• [INSTRUCTIONS TO FOLLOW]:
For each record below, set it down exactly but leave out any picture.

• [PROVIDED DATA]:
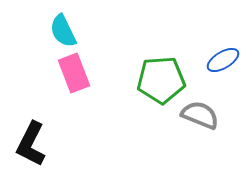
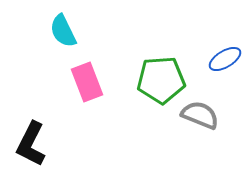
blue ellipse: moved 2 px right, 1 px up
pink rectangle: moved 13 px right, 9 px down
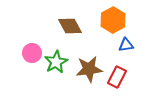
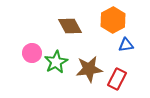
red rectangle: moved 2 px down
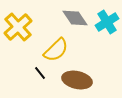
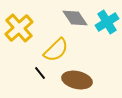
yellow cross: moved 1 px right, 1 px down
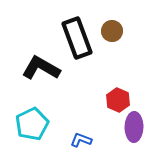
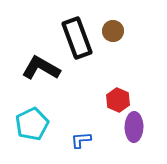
brown circle: moved 1 px right
blue L-shape: rotated 25 degrees counterclockwise
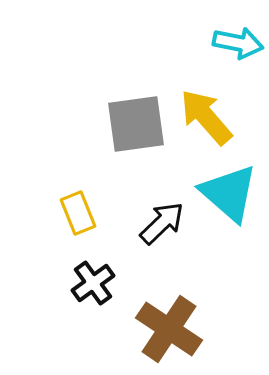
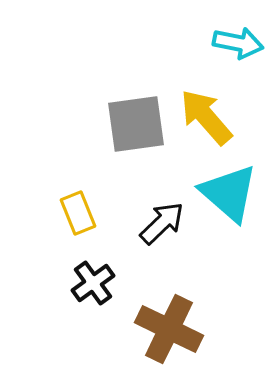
brown cross: rotated 8 degrees counterclockwise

• [RESPONSE TO THE TASK]:
blue ellipse: moved 2 px right, 1 px up
pink rectangle: moved 13 px right, 9 px down
red rectangle: moved 2 px down
yellow cross: moved 1 px right, 1 px down
brown circle: moved 1 px right
blue L-shape: rotated 25 degrees counterclockwise
brown cross: rotated 8 degrees counterclockwise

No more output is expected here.